▶ _Problem details_
Restating the data exactly is the whole task.

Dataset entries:
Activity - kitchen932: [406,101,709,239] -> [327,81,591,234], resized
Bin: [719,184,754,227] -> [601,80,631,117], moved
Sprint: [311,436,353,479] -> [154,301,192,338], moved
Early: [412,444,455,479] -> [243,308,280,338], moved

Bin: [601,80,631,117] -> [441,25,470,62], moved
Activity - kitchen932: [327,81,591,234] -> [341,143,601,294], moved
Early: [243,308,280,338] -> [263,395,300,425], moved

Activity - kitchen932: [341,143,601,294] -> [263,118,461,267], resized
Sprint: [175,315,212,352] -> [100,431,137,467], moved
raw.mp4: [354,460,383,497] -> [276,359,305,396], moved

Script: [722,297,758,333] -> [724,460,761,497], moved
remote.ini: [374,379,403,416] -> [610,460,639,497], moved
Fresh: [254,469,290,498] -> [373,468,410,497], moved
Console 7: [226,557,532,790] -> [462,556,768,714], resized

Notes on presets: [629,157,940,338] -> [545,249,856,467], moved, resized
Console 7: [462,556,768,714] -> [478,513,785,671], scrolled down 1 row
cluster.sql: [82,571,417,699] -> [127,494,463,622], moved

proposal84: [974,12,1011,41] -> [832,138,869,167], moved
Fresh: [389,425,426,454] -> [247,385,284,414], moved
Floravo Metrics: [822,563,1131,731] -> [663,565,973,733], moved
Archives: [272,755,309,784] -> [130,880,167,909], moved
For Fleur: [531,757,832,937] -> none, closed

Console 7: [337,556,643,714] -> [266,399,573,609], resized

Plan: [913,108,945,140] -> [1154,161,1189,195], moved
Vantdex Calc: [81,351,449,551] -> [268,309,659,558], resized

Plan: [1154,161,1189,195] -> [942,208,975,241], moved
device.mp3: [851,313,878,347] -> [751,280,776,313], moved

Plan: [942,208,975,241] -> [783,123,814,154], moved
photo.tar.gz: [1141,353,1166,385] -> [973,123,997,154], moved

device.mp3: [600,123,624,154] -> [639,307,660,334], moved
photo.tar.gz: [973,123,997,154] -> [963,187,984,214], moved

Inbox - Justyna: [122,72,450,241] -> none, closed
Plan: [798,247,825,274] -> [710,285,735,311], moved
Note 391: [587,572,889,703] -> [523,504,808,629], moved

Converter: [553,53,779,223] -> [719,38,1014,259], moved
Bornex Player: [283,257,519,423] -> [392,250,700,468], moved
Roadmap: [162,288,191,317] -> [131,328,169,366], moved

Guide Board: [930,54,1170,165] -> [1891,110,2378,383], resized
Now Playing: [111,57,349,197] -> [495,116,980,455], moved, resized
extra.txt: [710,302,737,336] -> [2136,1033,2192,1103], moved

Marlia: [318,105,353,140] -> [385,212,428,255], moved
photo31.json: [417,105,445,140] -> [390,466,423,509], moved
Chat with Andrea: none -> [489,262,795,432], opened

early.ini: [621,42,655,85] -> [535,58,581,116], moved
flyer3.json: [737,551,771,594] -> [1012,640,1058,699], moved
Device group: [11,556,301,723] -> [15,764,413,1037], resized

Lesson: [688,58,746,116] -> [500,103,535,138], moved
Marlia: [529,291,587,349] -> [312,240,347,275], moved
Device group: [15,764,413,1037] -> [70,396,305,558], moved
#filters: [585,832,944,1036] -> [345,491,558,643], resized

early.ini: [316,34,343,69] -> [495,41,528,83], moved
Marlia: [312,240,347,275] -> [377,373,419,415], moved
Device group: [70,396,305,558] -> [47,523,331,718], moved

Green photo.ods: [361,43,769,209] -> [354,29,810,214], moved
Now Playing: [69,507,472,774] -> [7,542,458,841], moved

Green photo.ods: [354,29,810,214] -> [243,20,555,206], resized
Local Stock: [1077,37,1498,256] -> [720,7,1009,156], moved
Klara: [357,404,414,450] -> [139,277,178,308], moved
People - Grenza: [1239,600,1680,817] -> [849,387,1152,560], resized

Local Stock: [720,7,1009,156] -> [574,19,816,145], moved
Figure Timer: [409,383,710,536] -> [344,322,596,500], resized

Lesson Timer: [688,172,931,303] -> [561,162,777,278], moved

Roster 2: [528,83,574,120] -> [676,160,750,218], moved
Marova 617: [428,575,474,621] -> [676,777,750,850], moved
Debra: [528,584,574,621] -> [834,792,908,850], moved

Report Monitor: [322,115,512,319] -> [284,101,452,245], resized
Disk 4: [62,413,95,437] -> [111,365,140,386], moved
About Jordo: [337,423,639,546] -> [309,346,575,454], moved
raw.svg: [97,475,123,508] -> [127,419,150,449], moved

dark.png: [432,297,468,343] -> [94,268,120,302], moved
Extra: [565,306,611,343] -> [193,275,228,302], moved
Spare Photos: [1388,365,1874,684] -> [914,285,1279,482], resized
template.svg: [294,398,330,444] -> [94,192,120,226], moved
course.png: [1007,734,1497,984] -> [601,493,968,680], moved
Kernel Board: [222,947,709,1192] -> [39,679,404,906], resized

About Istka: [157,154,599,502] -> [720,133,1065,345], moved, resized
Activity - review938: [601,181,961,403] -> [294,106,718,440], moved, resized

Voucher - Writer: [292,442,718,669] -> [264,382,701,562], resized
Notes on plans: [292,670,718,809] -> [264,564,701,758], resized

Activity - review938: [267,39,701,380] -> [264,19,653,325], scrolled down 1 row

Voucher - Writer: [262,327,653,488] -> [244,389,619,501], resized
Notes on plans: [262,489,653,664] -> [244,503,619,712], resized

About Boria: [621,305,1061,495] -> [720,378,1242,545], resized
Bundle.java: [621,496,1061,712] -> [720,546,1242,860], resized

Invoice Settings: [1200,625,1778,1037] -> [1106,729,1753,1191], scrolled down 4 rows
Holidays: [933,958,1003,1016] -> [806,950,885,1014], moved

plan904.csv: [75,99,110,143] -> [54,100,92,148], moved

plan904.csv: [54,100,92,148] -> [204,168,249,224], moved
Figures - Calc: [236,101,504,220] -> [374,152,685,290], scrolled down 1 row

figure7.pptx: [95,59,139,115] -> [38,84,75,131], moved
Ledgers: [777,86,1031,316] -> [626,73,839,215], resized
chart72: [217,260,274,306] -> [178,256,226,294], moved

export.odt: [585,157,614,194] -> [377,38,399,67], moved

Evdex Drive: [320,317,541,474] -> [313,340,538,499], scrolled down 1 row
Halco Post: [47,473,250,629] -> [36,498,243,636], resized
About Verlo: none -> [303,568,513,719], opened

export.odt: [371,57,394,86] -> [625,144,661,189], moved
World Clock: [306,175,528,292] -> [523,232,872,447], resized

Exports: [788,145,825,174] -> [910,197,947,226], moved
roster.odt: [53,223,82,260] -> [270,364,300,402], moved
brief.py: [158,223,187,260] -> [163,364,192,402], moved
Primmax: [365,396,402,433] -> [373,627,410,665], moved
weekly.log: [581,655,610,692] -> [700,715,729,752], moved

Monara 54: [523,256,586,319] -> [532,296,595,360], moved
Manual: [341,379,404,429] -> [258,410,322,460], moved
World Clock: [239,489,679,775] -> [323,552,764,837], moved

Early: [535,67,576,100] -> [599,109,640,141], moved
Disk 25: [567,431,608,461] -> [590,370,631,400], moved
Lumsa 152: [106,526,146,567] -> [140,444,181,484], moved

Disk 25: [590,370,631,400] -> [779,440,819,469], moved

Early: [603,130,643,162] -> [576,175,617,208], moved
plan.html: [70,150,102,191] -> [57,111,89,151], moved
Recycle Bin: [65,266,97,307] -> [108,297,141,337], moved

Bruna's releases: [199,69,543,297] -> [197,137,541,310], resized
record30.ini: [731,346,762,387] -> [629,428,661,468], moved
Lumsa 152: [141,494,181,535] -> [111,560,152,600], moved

▶ _Answer box_
Activity - kitchen932: [406,101,709,239] -> [327,81,591,234], resized
Bin: [719,184,754,227] -> [601,80,631,117], moved
Sprint: [311,436,353,479] -> [154,301,192,338], moved
Early: [412,444,455,479] -> [243,308,280,338], moved

Bin: [601,80,631,117] -> [441,25,470,62], moved
Activity - kitchen932: [327,81,591,234] -> [341,143,601,294], moved
Early: [243,308,280,338] -> [263,395,300,425], moved

Activity - kitchen932: [341,143,601,294] -> [263,118,461,267], resized
Sprint: [175,315,212,352] -> [100,431,137,467], moved
raw.mp4: [354,460,383,497] -> [276,359,305,396], moved

Script: [722,297,758,333] -> [724,460,761,497], moved
remote.ini: [374,379,403,416] -> [610,460,639,497], moved
Fresh: [254,469,290,498] -> [373,468,410,497], moved
Console 7: [226,557,532,790] -> [462,556,768,714], resized

Notes on presets: [629,157,940,338] -> [545,249,856,467], moved, resized
Console 7: [462,556,768,714] -> [478,513,785,671], scrolled down 1 row
cluster.sql: [82,571,417,699] -> [127,494,463,622], moved

proposal84: [974,12,1011,41] -> [832,138,869,167], moved
Fresh: [389,425,426,454] -> [247,385,284,414], moved
Floravo Metrics: [822,563,1131,731] -> [663,565,973,733], moved
Archives: [272,755,309,784] -> [130,880,167,909], moved
For Fleur: [531,757,832,937] -> none, closed

Console 7: [337,556,643,714] -> [266,399,573,609], resized

Plan: [913,108,945,140] -> [1154,161,1189,195], moved
Vantdex Calc: [81,351,449,551] -> [268,309,659,558], resized

Plan: [1154,161,1189,195] -> [942,208,975,241], moved
device.mp3: [851,313,878,347] -> [751,280,776,313], moved

Plan: [942,208,975,241] -> [783,123,814,154], moved
photo.tar.gz: [1141,353,1166,385] -> [973,123,997,154], moved

device.mp3: [600,123,624,154] -> [639,307,660,334], moved
photo.tar.gz: [973,123,997,154] -> [963,187,984,214], moved

Inbox - Justyna: [122,72,450,241] -> none, closed
Plan: [798,247,825,274] -> [710,285,735,311], moved
Note 391: [587,572,889,703] -> [523,504,808,629], moved

Converter: [553,53,779,223] -> [719,38,1014,259], moved
Bornex Player: [283,257,519,423] -> [392,250,700,468], moved
Roadmap: [162,288,191,317] -> [131,328,169,366], moved

Guide Board: [930,54,1170,165] -> [1891,110,2378,383], resized
Now Playing: [111,57,349,197] -> [495,116,980,455], moved, resized
extra.txt: [710,302,737,336] -> [2136,1033,2192,1103], moved

Marlia: [318,105,353,140] -> [385,212,428,255], moved
photo31.json: [417,105,445,140] -> [390,466,423,509], moved
Chat with Andrea: none -> [489,262,795,432], opened

early.ini: [621,42,655,85] -> [535,58,581,116], moved
flyer3.json: [737,551,771,594] -> [1012,640,1058,699], moved
Device group: [11,556,301,723] -> [15,764,413,1037], resized

Lesson: [688,58,746,116] -> [500,103,535,138], moved
Marlia: [529,291,587,349] -> [312,240,347,275], moved
Device group: [15,764,413,1037] -> [70,396,305,558], moved
#filters: [585,832,944,1036] -> [345,491,558,643], resized

early.ini: [316,34,343,69] -> [495,41,528,83], moved
Marlia: [312,240,347,275] -> [377,373,419,415], moved
Device group: [70,396,305,558] -> [47,523,331,718], moved

Green photo.ods: [361,43,769,209] -> [354,29,810,214], moved
Now Playing: [69,507,472,774] -> [7,542,458,841], moved

Green photo.ods: [354,29,810,214] -> [243,20,555,206], resized
Local Stock: [1077,37,1498,256] -> [720,7,1009,156], moved
Klara: [357,404,414,450] -> [139,277,178,308], moved
People - Grenza: [1239,600,1680,817] -> [849,387,1152,560], resized

Local Stock: [720,7,1009,156] -> [574,19,816,145], moved
Figure Timer: [409,383,710,536] -> [344,322,596,500], resized

Lesson Timer: [688,172,931,303] -> [561,162,777,278], moved

Roster 2: [528,83,574,120] -> [676,160,750,218], moved
Marova 617: [428,575,474,621] -> [676,777,750,850], moved
Debra: [528,584,574,621] -> [834,792,908,850], moved

Report Monitor: [322,115,512,319] -> [284,101,452,245], resized
Disk 4: [62,413,95,437] -> [111,365,140,386], moved
About Jordo: [337,423,639,546] -> [309,346,575,454], moved
raw.svg: [97,475,123,508] -> [127,419,150,449], moved

dark.png: [432,297,468,343] -> [94,268,120,302], moved
Extra: [565,306,611,343] -> [193,275,228,302], moved
Spare Photos: [1388,365,1874,684] -> [914,285,1279,482], resized
template.svg: [294,398,330,444] -> [94,192,120,226], moved
course.png: [1007,734,1497,984] -> [601,493,968,680], moved
Kernel Board: [222,947,709,1192] -> [39,679,404,906], resized

About Istka: [157,154,599,502] -> [720,133,1065,345], moved, resized
Activity - review938: [601,181,961,403] -> [294,106,718,440], moved, resized

Voucher - Writer: [292,442,718,669] -> [264,382,701,562], resized
Notes on plans: [292,670,718,809] -> [264,564,701,758], resized

Activity - review938: [267,39,701,380] -> [264,19,653,325], scrolled down 1 row

Voucher - Writer: [262,327,653,488] -> [244,389,619,501], resized
Notes on plans: [262,489,653,664] -> [244,503,619,712], resized

About Boria: [621,305,1061,495] -> [720,378,1242,545], resized
Bundle.java: [621,496,1061,712] -> [720,546,1242,860], resized

Invoice Settings: [1200,625,1778,1037] -> [1106,729,1753,1191], scrolled down 4 rows
Holidays: [933,958,1003,1016] -> [806,950,885,1014], moved

plan904.csv: [75,99,110,143] -> [54,100,92,148], moved

plan904.csv: [54,100,92,148] -> [204,168,249,224], moved
Figures - Calc: [236,101,504,220] -> [374,152,685,290], scrolled down 1 row

figure7.pptx: [95,59,139,115] -> [38,84,75,131], moved
Ledgers: [777,86,1031,316] -> [626,73,839,215], resized
chart72: [217,260,274,306] -> [178,256,226,294], moved

export.odt: [585,157,614,194] -> [377,38,399,67], moved

Evdex Drive: [320,317,541,474] -> [313,340,538,499], scrolled down 1 row
Halco Post: [47,473,250,629] -> [36,498,243,636], resized
About Verlo: none -> [303,568,513,719], opened

export.odt: [371,57,394,86] -> [625,144,661,189], moved
World Clock: [306,175,528,292] -> [523,232,872,447], resized

Exports: [788,145,825,174] -> [910,197,947,226], moved
roster.odt: [53,223,82,260] -> [270,364,300,402], moved
brief.py: [158,223,187,260] -> [163,364,192,402], moved
Primmax: [365,396,402,433] -> [373,627,410,665], moved
weekly.log: [581,655,610,692] -> [700,715,729,752], moved

Monara 54: [523,256,586,319] -> [532,296,595,360], moved
Manual: [341,379,404,429] -> [258,410,322,460], moved
World Clock: [239,489,679,775] -> [323,552,764,837], moved

Early: [535,67,576,100] -> [599,109,640,141], moved
Disk 25: [567,431,608,461] -> [590,370,631,400], moved
Lumsa 152: [106,526,146,567] -> [140,444,181,484], moved

Disk 25: [590,370,631,400] -> [779,440,819,469], moved

Early: [603,130,643,162] -> [576,175,617,208], moved
plan.html: [70,150,102,191] -> [57,111,89,151], moved
Recycle Bin: [65,266,97,307] -> [108,297,141,337], moved

Bruna's releases: [199,69,543,297] -> [197,137,541,310], resized
record30.ini: [731,346,762,387] -> [629,428,661,468], moved
Lumsa 152: [141,494,181,535] -> [111,560,152,600], moved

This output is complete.